» Task brief: Any picture in the data below should be skipped, while every line is repeated exactly.

**** Data shown ****

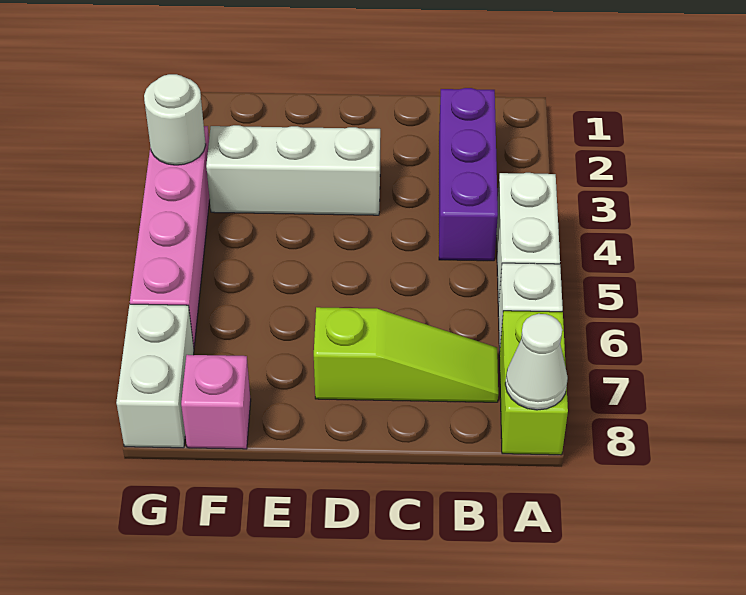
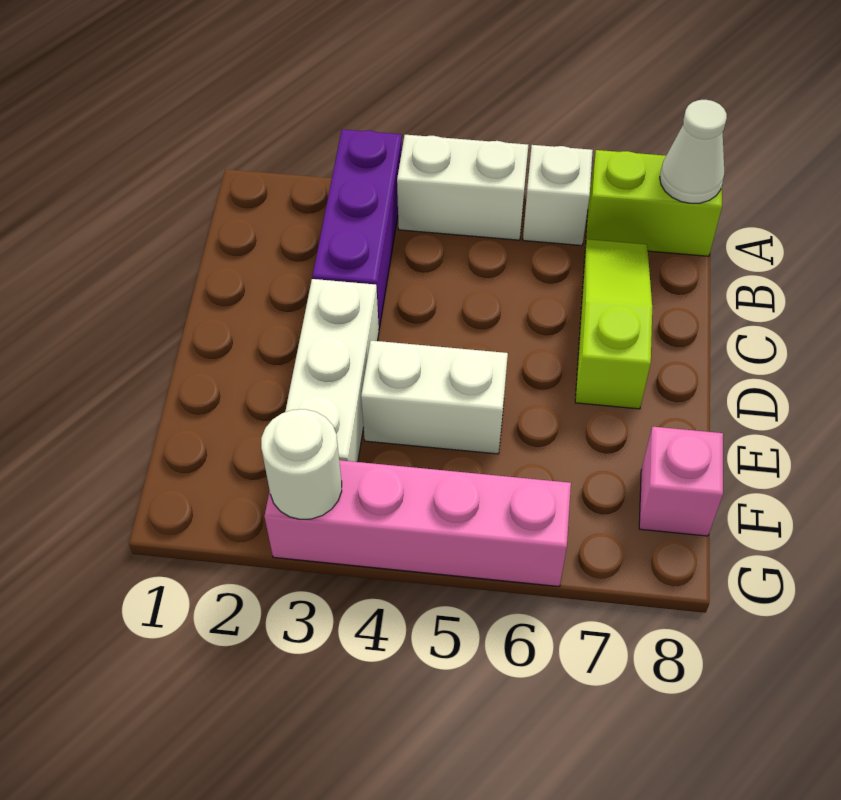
purple brick B2:B4 level 1 -> purple brick A3:C3 level 1
white brick G7:G8 level 1 -> white brick E4:E5 level 1

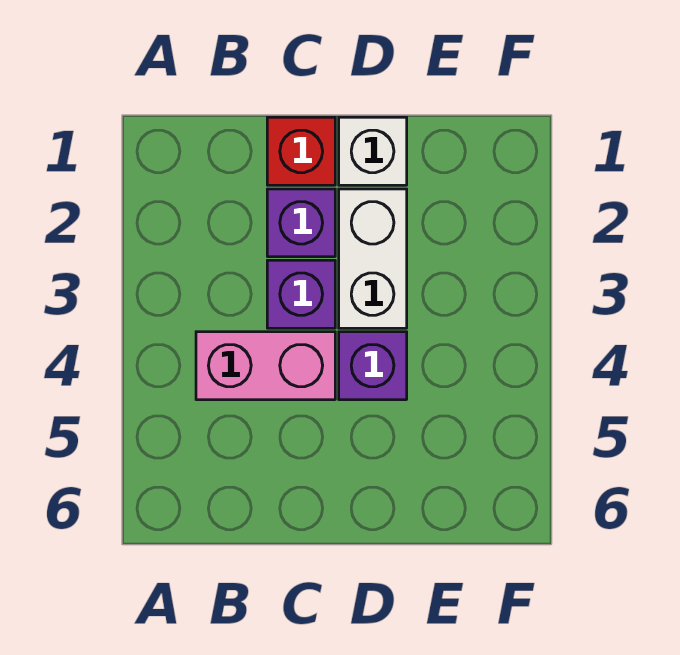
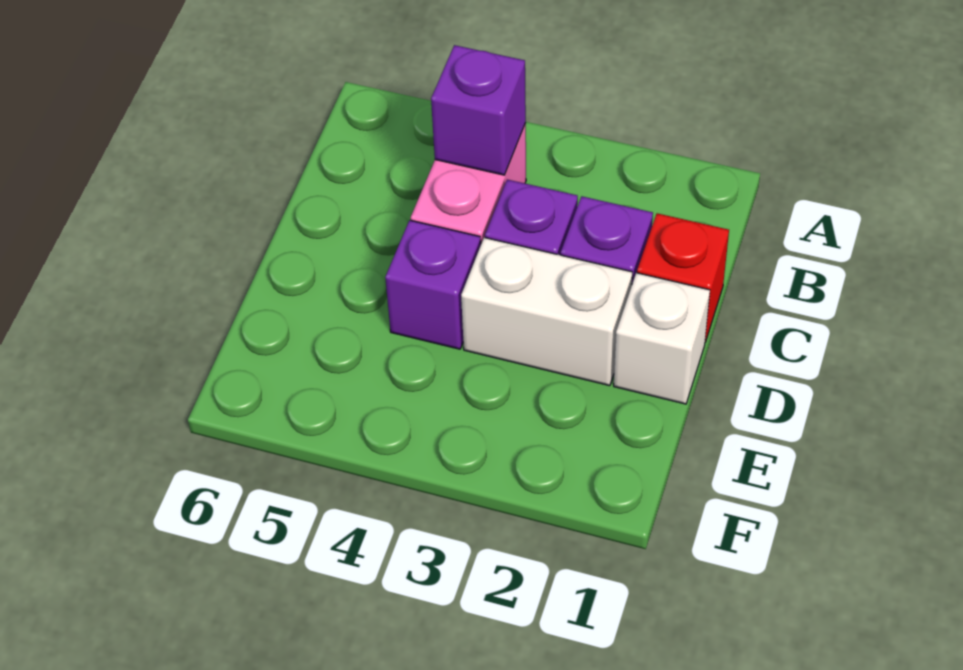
none -> purple brick B4 level 2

****

» Answer box:
purple brick B2:B4 level 1 -> purple brick A3:C3 level 1
white brick G7:G8 level 1 -> white brick E4:E5 level 1

none -> purple brick B4 level 2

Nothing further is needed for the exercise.